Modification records
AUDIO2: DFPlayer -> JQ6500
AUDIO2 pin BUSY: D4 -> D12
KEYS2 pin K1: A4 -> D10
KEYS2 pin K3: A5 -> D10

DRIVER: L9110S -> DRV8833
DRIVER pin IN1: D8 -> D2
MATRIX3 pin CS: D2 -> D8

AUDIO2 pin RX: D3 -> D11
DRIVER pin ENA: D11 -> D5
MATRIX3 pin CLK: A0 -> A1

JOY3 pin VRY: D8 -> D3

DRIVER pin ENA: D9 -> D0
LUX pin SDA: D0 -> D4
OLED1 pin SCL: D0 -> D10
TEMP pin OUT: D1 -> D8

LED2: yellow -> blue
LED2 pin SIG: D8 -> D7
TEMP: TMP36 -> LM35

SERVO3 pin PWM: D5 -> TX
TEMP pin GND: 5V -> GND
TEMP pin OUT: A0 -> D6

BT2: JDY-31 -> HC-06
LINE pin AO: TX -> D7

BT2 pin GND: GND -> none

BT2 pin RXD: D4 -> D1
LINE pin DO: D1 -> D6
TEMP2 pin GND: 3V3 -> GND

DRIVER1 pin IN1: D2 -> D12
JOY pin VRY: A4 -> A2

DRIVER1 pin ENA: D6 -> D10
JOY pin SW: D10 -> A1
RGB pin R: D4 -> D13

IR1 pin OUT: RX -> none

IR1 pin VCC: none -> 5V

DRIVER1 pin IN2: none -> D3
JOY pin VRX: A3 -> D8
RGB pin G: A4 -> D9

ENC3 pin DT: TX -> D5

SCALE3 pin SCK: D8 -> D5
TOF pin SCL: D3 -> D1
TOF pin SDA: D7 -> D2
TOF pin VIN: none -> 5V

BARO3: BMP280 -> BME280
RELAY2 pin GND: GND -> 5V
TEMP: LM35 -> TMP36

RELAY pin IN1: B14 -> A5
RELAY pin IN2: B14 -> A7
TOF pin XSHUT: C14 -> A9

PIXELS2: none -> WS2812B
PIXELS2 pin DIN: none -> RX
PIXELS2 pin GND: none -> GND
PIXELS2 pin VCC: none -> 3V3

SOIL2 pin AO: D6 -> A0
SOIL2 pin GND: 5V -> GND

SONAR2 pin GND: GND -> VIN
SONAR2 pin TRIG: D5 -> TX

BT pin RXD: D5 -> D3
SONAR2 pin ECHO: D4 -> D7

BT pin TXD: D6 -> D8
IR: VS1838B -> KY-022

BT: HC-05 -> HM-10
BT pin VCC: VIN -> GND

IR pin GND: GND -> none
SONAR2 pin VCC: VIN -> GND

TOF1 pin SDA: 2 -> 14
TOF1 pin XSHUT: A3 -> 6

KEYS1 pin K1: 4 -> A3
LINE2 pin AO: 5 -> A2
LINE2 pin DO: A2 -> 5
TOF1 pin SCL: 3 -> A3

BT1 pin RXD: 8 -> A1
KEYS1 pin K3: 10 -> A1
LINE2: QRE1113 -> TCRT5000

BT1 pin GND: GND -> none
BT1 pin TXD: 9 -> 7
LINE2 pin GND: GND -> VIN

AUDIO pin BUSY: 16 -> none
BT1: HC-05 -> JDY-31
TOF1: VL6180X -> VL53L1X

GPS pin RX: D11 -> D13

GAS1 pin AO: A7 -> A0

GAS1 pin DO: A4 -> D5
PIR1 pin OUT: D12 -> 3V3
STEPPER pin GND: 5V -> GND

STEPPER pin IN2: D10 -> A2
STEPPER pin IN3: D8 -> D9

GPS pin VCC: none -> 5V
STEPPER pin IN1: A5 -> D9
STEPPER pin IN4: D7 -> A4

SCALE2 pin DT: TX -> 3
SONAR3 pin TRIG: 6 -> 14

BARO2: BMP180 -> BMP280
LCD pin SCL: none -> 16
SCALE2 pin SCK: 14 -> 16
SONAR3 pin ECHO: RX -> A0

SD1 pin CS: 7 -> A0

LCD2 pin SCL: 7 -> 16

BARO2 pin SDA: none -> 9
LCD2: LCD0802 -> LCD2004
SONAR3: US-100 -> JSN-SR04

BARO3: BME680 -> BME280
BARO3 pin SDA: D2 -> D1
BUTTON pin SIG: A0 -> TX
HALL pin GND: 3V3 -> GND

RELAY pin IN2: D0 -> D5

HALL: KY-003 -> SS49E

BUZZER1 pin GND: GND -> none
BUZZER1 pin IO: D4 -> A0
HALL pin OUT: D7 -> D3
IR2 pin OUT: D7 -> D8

# [Required action]
Your answer should be only a number: how many lines in the records hold the word "TRIG".

# [Exercise result]
2